EXERCISE GOAL: Only the lines that hold "royal" should be in the answer, each copied from the data below.

INPUT DATA:
....................

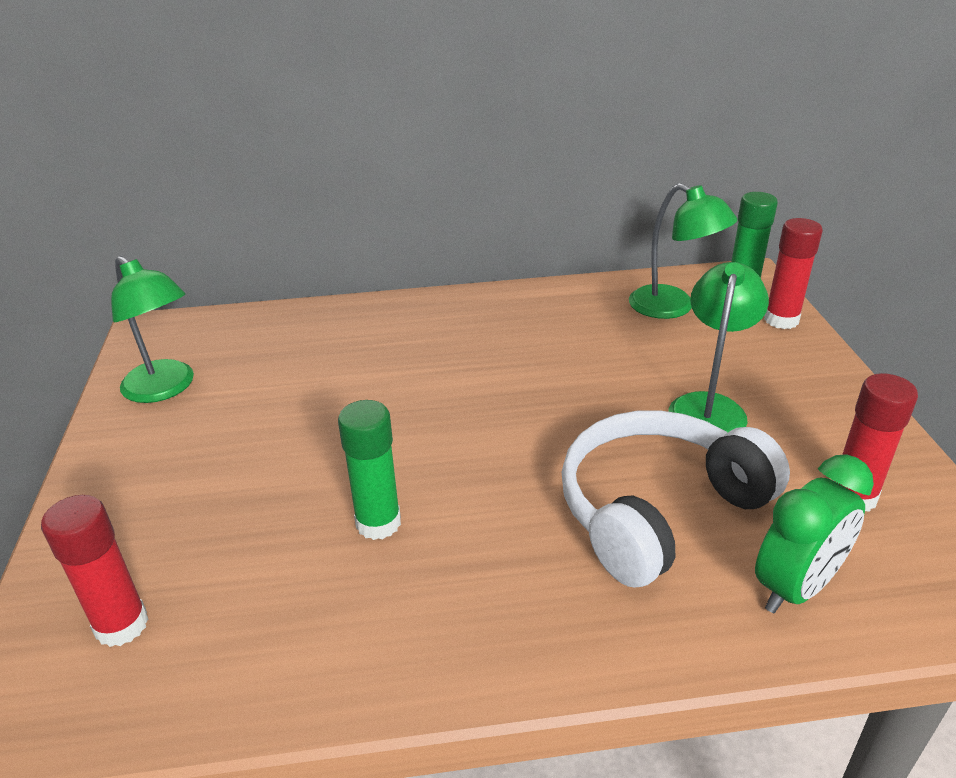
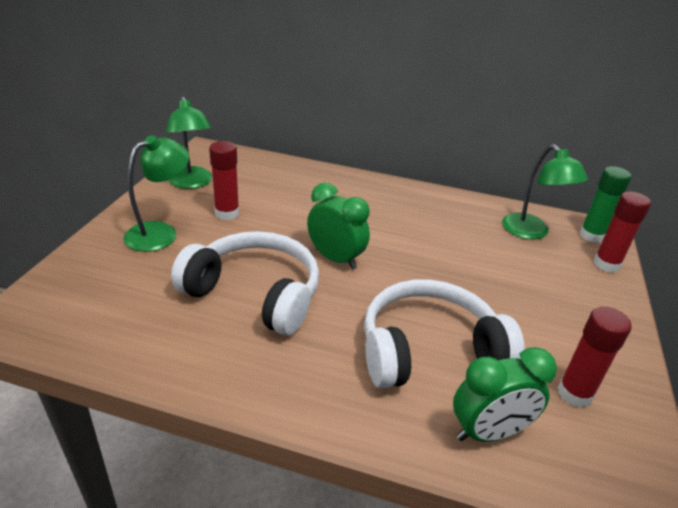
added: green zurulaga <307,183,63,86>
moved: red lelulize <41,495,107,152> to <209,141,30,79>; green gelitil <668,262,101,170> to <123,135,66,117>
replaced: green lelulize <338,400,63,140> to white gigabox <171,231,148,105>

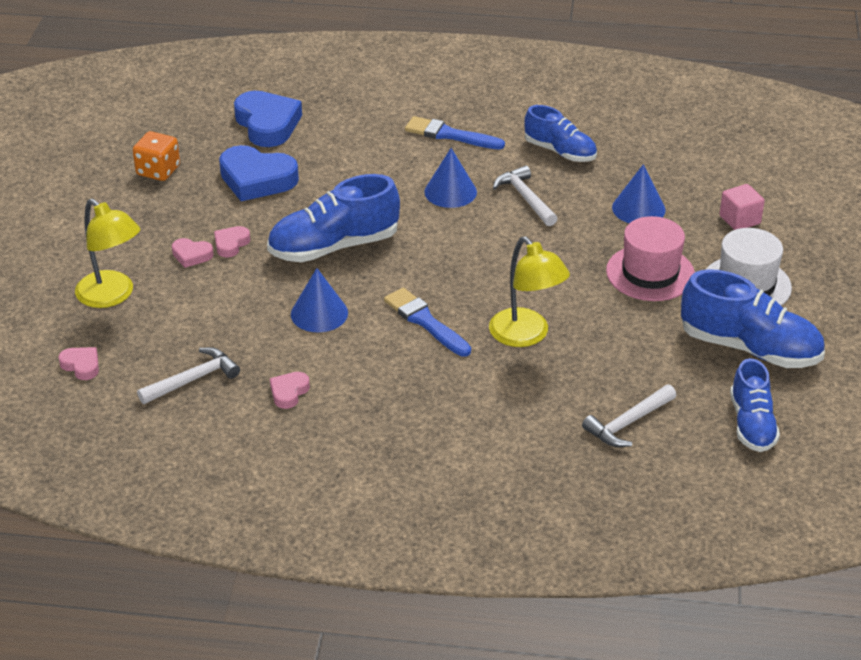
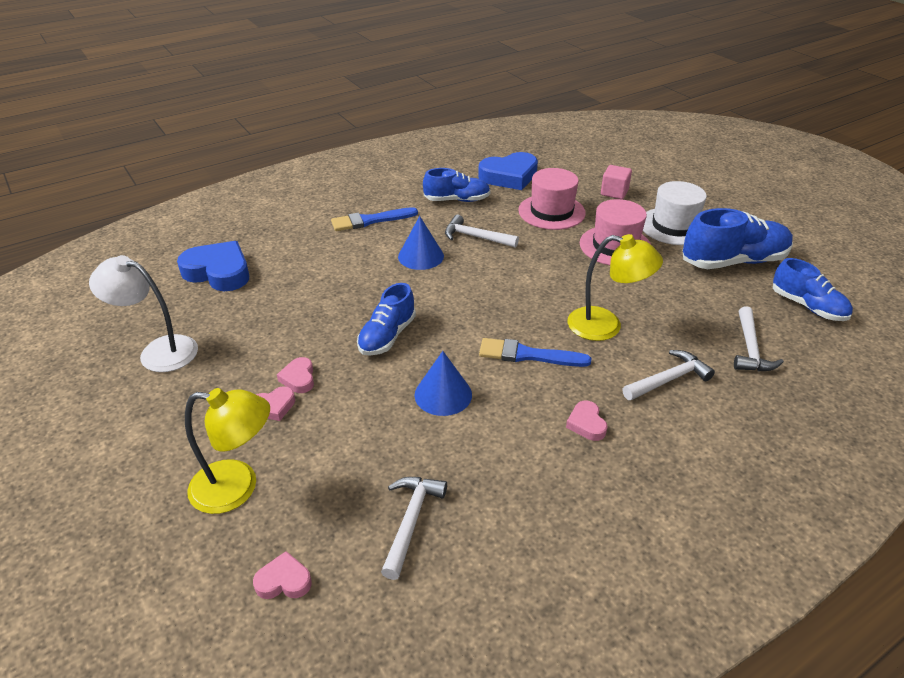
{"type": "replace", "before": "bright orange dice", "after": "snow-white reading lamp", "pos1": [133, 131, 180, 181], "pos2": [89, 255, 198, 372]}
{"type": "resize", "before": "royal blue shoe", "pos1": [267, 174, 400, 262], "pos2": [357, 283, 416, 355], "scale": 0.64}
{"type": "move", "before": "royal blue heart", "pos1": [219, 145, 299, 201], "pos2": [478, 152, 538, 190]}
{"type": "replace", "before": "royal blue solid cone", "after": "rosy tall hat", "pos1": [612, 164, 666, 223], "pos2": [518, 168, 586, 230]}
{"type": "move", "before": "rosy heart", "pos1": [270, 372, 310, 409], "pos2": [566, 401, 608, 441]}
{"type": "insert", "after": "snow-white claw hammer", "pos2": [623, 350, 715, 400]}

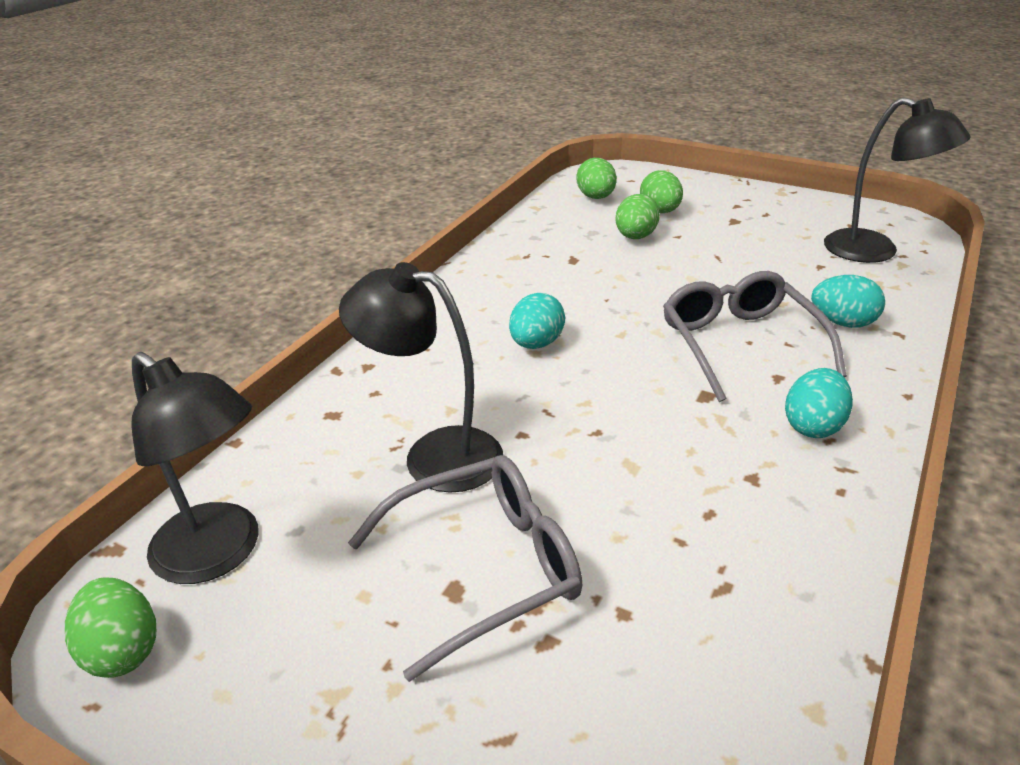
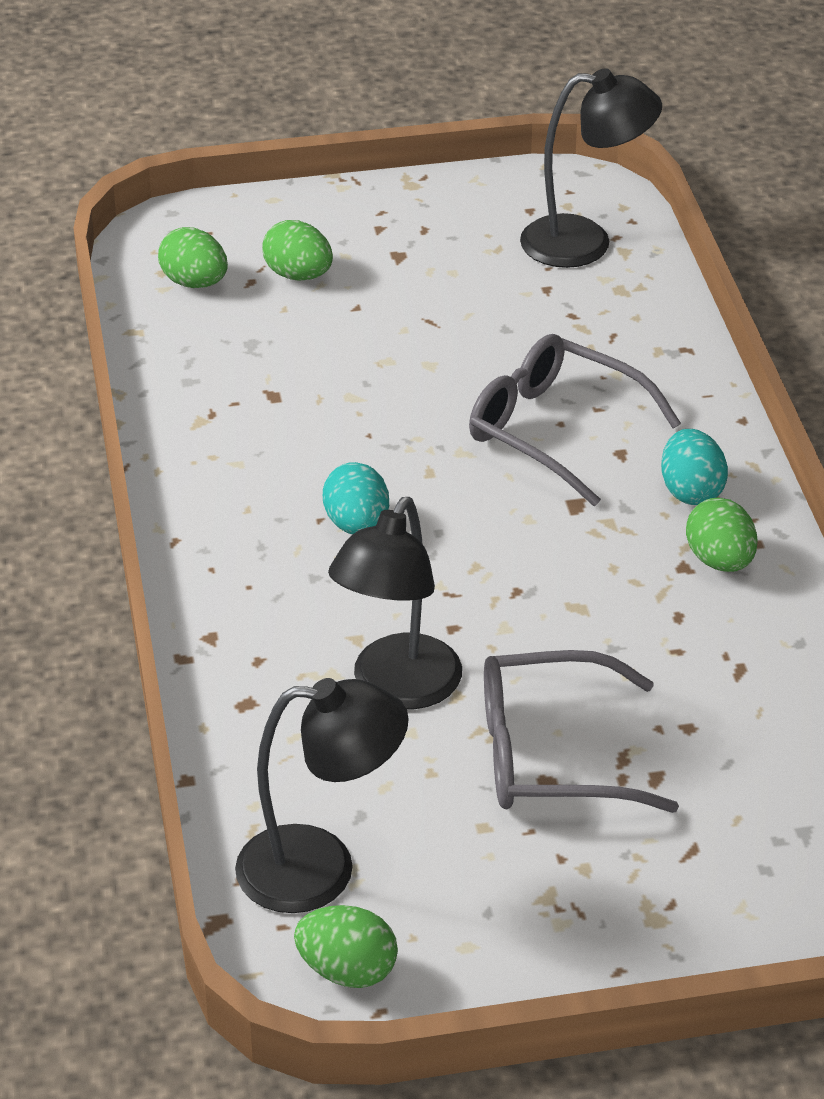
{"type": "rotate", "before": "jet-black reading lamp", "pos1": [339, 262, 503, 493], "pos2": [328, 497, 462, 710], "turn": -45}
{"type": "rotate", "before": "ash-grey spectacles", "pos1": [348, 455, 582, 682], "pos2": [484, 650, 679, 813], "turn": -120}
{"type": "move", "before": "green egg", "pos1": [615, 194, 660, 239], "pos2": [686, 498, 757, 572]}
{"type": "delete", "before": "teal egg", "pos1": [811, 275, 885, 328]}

....................

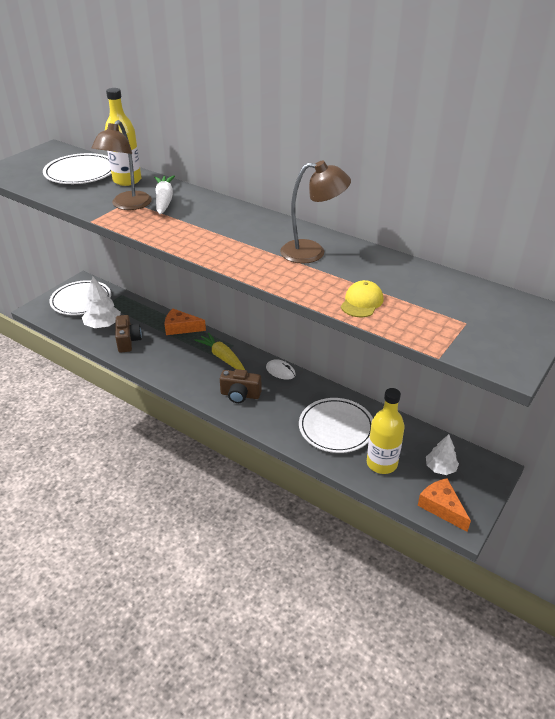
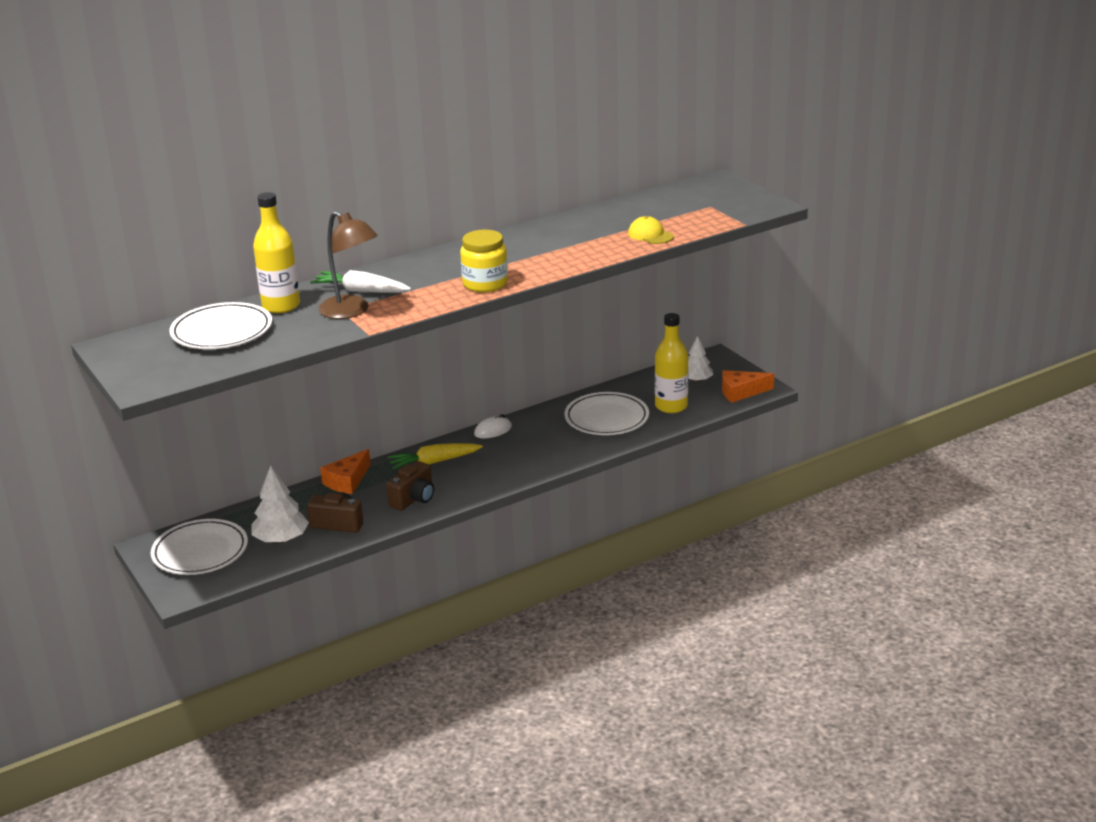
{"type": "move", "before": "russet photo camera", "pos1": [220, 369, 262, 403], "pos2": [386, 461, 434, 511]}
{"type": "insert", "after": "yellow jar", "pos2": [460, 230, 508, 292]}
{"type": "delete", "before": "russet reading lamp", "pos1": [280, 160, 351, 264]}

....................

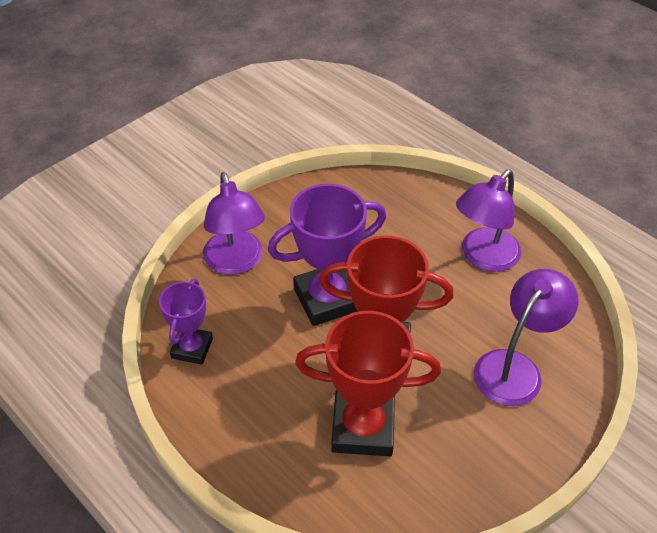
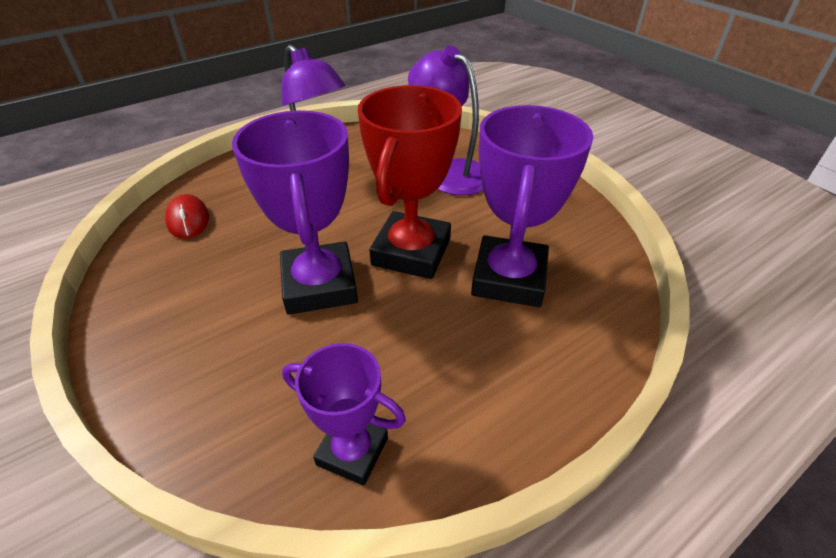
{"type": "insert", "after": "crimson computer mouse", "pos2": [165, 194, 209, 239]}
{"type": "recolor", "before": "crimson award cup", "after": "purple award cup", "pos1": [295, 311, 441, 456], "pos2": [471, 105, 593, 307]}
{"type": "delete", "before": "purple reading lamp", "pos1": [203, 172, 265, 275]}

....................

ANSWER AREA:
{"type": "resize", "before": "royal blue shoe", "pos1": [267, 174, 400, 262], "pos2": [357, 283, 416, 355], "scale": 0.64}
{"type": "move", "before": "royal blue heart", "pos1": [219, 145, 299, 201], "pos2": [478, 152, 538, 190]}
{"type": "replace", "before": "royal blue solid cone", "after": "rosy tall hat", "pos1": [612, 164, 666, 223], "pos2": [518, 168, 586, 230]}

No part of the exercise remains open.